SOURCE RECORDS:
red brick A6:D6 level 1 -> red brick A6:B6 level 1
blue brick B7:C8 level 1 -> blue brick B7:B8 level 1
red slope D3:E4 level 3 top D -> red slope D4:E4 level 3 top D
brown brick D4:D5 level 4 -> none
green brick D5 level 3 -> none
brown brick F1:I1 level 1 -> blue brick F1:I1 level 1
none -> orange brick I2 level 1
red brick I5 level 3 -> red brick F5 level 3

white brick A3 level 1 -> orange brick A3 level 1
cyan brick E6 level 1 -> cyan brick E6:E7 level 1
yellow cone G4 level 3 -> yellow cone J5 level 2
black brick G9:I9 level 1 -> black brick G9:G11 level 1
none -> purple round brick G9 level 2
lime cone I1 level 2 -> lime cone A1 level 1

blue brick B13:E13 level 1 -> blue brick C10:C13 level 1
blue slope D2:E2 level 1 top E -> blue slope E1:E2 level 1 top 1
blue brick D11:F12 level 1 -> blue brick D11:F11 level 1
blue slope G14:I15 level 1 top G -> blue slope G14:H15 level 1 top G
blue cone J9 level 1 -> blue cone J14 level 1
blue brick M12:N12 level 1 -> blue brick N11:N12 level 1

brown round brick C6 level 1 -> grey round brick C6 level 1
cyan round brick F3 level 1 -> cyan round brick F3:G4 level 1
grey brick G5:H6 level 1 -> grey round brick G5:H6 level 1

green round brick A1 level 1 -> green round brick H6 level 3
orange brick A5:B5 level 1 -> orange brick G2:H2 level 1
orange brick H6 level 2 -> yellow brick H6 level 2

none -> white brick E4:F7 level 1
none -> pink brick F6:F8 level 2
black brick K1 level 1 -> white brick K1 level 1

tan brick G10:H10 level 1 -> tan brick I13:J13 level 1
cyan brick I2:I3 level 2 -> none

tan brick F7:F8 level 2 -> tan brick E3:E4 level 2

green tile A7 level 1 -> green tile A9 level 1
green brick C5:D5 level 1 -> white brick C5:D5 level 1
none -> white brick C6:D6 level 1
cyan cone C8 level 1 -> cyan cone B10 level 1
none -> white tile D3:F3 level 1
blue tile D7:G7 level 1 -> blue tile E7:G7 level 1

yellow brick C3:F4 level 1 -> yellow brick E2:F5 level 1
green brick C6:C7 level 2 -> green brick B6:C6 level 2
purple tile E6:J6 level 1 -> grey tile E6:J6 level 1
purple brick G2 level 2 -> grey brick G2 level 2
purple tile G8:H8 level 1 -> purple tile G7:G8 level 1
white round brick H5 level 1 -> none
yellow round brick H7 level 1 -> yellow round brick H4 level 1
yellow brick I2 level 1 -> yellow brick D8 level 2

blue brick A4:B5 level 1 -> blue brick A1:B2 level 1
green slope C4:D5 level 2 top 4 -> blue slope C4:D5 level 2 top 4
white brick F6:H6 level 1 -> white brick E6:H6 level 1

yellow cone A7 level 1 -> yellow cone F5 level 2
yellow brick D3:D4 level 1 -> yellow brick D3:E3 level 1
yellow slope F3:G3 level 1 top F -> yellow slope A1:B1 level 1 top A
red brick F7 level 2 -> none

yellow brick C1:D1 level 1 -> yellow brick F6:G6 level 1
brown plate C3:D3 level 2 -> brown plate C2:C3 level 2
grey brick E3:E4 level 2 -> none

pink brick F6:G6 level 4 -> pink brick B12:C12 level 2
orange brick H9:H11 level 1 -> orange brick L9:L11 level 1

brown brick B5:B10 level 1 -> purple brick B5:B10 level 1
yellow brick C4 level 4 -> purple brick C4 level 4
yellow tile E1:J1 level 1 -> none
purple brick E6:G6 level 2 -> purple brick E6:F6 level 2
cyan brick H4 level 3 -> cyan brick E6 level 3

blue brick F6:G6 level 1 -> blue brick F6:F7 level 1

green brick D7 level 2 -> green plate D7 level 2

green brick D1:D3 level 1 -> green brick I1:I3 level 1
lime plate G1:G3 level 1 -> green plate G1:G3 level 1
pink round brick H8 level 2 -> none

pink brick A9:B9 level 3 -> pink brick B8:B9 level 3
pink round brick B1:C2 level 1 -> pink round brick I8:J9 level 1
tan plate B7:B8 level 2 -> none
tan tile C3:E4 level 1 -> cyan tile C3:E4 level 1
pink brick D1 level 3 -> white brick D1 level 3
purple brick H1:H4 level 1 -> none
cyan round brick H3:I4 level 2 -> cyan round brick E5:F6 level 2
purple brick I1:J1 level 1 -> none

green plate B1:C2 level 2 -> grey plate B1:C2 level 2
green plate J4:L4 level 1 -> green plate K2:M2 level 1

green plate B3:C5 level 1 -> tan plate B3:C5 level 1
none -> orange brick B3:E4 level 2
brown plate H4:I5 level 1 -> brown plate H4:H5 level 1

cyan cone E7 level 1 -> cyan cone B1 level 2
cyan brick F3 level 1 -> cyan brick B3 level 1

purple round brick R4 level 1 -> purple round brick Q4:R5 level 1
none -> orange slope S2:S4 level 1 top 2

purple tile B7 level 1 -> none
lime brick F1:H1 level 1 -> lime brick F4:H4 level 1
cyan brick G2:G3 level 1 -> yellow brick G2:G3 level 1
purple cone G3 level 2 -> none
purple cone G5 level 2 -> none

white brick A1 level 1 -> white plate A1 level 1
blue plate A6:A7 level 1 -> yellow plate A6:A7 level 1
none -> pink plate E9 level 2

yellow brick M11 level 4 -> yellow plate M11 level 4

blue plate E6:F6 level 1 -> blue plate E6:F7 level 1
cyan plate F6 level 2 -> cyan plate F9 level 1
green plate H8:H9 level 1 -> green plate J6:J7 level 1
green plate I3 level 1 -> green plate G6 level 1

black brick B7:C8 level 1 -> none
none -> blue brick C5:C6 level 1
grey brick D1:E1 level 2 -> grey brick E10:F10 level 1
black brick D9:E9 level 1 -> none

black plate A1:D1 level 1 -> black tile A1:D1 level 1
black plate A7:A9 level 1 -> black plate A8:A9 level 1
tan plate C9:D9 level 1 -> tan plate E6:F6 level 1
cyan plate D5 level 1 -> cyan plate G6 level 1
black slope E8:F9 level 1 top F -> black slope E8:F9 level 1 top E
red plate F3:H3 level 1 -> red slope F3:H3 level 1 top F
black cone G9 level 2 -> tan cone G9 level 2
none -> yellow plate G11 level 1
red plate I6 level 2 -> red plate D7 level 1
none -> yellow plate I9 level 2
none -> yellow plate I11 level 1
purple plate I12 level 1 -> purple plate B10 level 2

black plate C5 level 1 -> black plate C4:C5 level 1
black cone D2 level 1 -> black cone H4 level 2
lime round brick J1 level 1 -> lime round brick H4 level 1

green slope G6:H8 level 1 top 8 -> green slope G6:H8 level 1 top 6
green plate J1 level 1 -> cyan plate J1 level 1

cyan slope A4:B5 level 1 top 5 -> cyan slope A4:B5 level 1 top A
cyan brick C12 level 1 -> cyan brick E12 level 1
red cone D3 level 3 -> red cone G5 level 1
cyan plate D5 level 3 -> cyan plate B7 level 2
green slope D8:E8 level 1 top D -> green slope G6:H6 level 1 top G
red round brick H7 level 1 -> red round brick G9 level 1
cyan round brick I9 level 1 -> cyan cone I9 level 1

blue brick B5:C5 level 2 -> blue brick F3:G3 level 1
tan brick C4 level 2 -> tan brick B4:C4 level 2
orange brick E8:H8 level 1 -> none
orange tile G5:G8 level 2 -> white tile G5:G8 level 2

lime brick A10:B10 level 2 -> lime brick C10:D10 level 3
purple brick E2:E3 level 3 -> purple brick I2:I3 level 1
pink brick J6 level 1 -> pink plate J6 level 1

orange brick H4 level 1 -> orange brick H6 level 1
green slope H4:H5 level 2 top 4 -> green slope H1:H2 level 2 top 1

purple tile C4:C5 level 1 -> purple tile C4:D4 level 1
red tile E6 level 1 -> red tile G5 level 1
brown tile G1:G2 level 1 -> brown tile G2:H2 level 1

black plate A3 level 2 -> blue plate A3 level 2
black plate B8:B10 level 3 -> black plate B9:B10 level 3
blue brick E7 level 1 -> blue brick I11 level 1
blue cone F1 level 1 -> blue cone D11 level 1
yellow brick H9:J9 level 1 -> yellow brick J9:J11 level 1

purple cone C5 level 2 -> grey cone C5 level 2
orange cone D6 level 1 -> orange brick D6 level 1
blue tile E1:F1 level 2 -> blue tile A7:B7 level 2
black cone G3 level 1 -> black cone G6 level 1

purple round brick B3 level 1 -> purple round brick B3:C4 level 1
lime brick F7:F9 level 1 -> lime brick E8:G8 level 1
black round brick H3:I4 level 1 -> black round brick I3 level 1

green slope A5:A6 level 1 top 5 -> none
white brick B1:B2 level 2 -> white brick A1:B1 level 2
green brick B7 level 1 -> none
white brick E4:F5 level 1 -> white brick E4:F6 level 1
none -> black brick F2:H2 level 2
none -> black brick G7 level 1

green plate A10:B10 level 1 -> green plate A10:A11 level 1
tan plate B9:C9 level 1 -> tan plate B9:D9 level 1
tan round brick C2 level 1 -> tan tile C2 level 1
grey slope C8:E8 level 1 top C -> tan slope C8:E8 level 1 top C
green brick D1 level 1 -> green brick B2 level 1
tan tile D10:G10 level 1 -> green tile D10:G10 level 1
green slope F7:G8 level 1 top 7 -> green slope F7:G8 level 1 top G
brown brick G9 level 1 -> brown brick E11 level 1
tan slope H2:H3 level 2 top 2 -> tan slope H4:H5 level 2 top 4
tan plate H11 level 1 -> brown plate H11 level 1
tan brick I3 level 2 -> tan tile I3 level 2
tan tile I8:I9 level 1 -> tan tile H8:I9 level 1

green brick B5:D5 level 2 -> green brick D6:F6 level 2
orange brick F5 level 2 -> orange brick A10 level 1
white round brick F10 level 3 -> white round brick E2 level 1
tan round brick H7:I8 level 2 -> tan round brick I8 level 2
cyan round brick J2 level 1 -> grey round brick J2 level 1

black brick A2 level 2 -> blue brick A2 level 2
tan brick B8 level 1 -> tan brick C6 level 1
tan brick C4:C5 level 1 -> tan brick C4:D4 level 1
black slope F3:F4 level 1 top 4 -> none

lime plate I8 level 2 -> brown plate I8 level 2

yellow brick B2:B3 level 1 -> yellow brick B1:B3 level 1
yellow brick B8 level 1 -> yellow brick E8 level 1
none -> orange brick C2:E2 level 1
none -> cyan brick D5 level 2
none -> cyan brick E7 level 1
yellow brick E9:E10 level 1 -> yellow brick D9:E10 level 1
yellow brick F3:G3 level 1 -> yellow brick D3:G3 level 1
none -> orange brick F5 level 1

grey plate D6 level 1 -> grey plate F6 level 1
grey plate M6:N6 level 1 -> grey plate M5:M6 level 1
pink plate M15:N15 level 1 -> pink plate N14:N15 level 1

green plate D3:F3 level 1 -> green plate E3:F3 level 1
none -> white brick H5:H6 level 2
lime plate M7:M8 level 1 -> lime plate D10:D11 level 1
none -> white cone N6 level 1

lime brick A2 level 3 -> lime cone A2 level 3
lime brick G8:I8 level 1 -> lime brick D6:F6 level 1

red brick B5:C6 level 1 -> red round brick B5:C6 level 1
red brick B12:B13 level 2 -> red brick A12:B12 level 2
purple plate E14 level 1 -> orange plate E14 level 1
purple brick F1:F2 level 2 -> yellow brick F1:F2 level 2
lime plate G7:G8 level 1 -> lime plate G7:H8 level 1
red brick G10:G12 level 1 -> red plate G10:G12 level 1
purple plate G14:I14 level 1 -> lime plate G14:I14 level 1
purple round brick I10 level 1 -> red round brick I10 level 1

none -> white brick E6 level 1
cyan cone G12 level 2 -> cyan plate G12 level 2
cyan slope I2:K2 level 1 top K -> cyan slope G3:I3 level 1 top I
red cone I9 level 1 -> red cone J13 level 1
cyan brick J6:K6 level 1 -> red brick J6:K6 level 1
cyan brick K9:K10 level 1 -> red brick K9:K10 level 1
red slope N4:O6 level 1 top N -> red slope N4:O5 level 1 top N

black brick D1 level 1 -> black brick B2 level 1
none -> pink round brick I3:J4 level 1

BRIEF: Starting at the line that has "red brick F7 level 2 -> none" in the records above, restate word for word every line until the one that has "yellow tile E1:J1 level 1 -> none", and include that one as well.

RESULT:
red brick F7 level 2 -> none

yellow brick C1:D1 level 1 -> yellow brick F6:G6 level 1
brown plate C3:D3 level 2 -> brown plate C2:C3 level 2
grey brick E3:E4 level 2 -> none

pink brick F6:G6 level 4 -> pink brick B12:C12 level 2
orange brick H9:H11 level 1 -> orange brick L9:L11 level 1

brown brick B5:B10 level 1 -> purple brick B5:B10 level 1
yellow brick C4 level 4 -> purple brick C4 level 4
yellow tile E1:J1 level 1 -> none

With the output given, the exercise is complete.